● **REQUIREMENT**:
Only one portion of the data is to be written out: from the line bearing "(281, 173) = (716, 177): none -> brown truck" through the line bearing "(486, 444) = (224, 369): white". Write it exactly as it appears.

● **MATERIAL FOR THIS TASK**:
::::

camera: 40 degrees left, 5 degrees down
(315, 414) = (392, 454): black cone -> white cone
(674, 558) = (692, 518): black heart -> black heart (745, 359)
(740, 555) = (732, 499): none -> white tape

::::

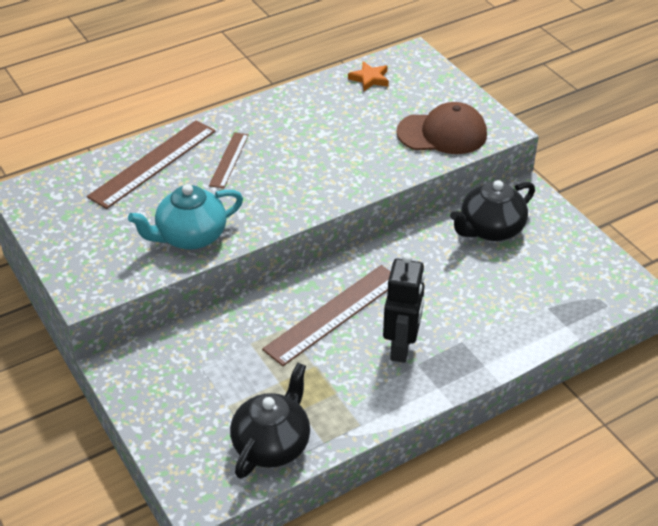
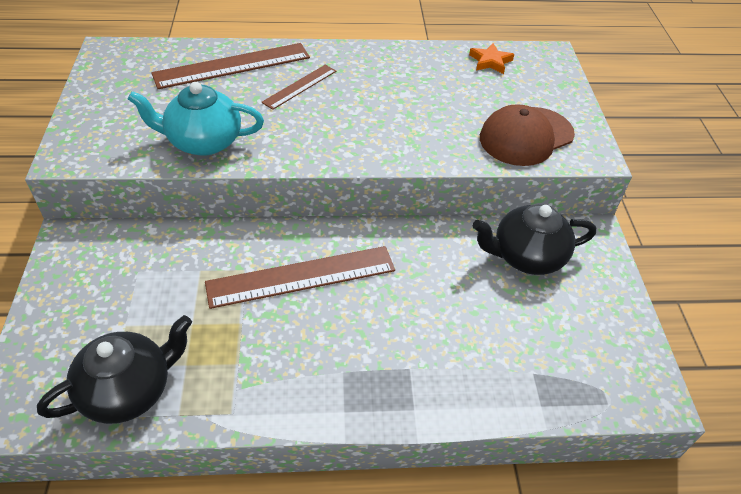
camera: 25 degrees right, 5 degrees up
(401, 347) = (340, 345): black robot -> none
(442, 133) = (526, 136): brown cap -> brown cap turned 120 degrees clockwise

::::

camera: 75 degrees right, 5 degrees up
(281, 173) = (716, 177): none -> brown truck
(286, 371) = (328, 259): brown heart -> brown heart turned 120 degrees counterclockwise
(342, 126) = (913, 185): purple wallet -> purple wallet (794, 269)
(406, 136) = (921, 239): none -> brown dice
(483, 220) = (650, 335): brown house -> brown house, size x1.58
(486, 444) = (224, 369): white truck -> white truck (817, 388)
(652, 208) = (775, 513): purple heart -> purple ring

::::

● **EXERCISE OUTPUT**:
(281, 173) = (716, 177): none -> brown truck
(286, 371) = (328, 259): brown heart -> brown heart turned 120 degrees counterclockwise
(342, 126) = (913, 185): purple wallet -> purple wallet (794, 269)
(406, 136) = (921, 239): none -> brown dice
(483, 220) = (650, 335): brown house -> brown house, size x1.58
(486, 444) = (224, 369): white truck -> white truck (817, 388)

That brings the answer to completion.